▶ [Work to be completed] Within the listing below, locate all lines containing the word "green". Copy each one.

···

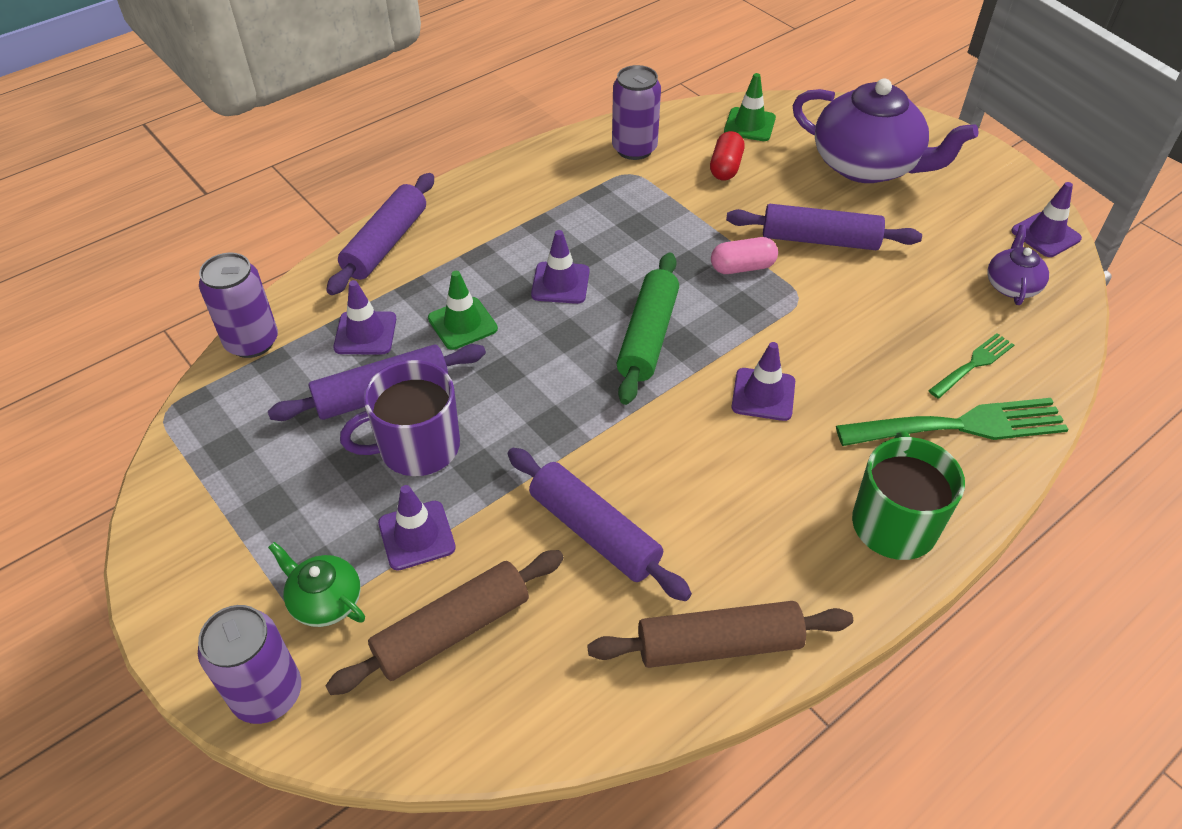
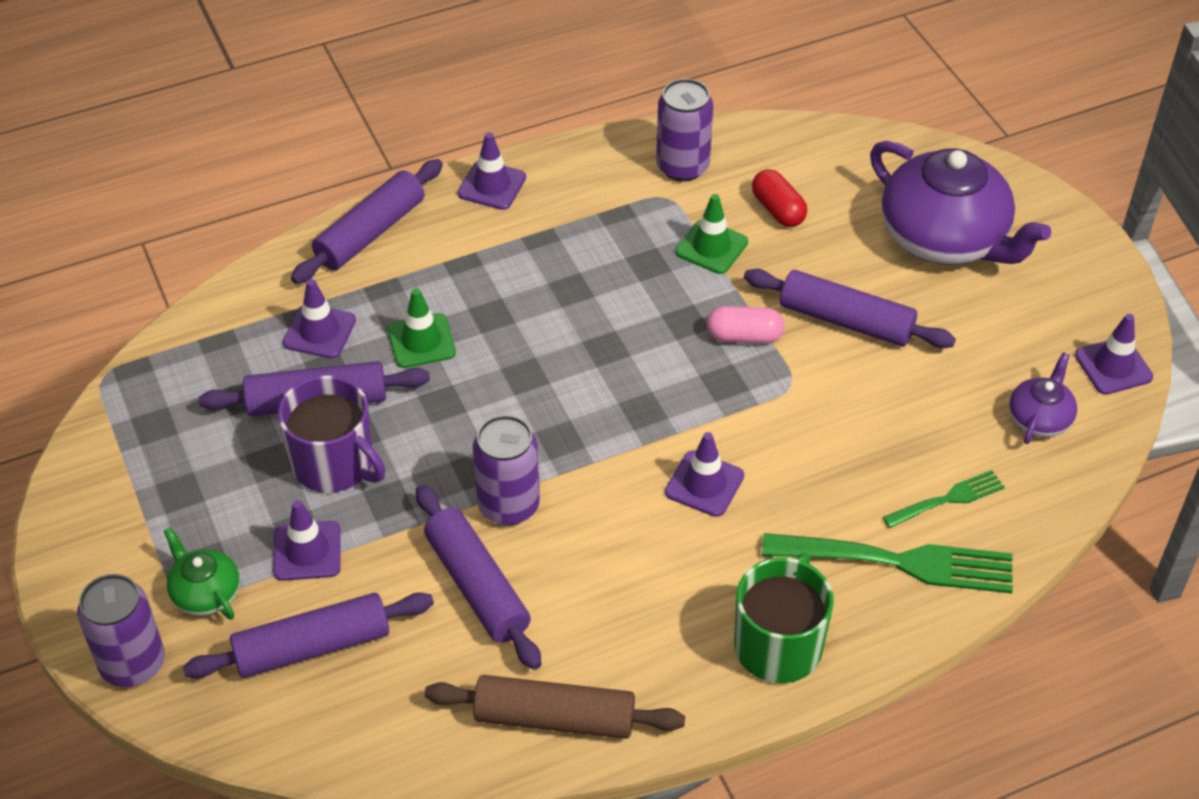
camera: 15 degrees right, 0 degrees up
purple can [199,253,278,358] -> purple can moved to [473,415,540,525]
brown rolling pin [325,550,564,695] -> purple rolling pin [183,592,434,678]
purple mug [340,360,460,476] -> purple mug turned 135 degrees counterclockwise [278,375,386,493]
purple traffic cone [531,230,589,304] -> purple traffic cone moved to [458,132,526,210]
green rolling pin [617,253,679,405] -> none
red capsule [710,131,744,180] -> red capsule turned 60 degrees counterclockwise [752,169,807,227]
green traffic cone [724,73,776,141] -> green traffic cone moved to [675,194,748,274]

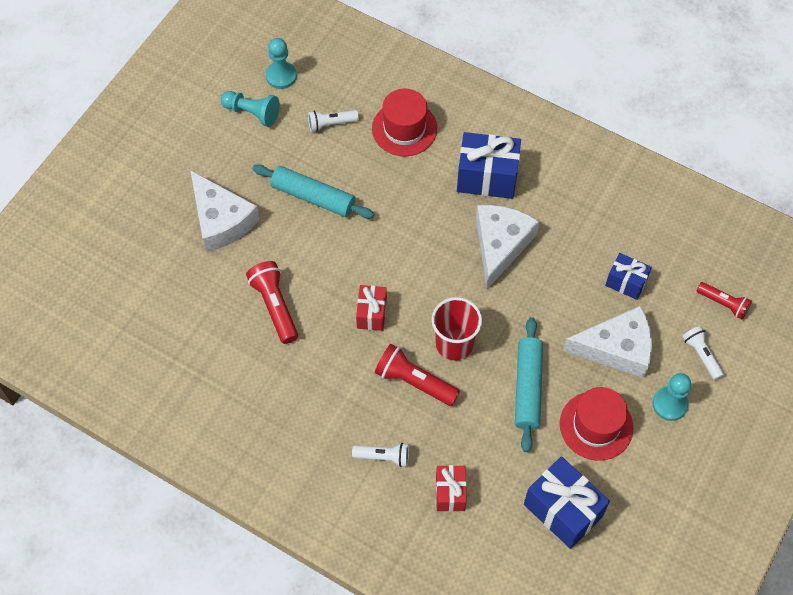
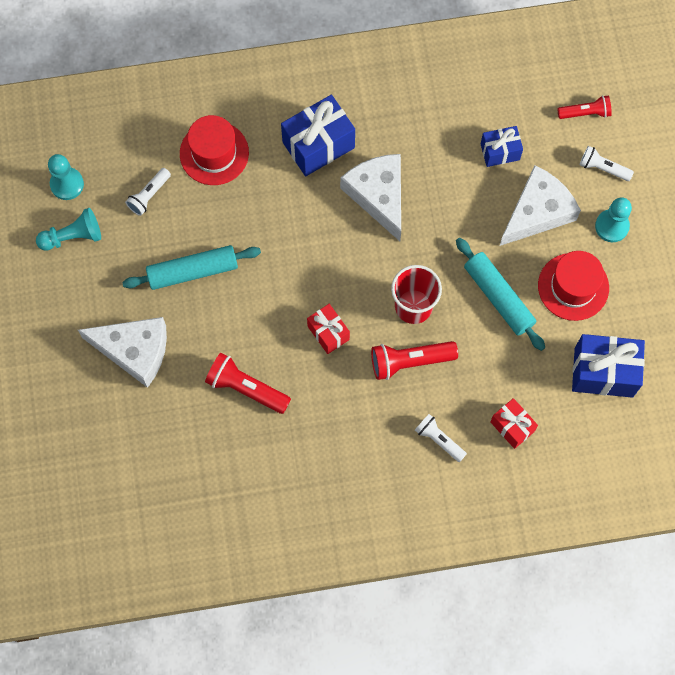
camera: 40 degrees left, 10 degrees up
white flashlight [352,443,409,467] -> white flashlight turned 105 degrees counterclockwise [415,414,467,462]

···

▶ [Completed exercise]
green rolling pin [617,253,679,405] -> none
green traffic cone [724,73,776,141] -> green traffic cone moved to [675,194,748,274]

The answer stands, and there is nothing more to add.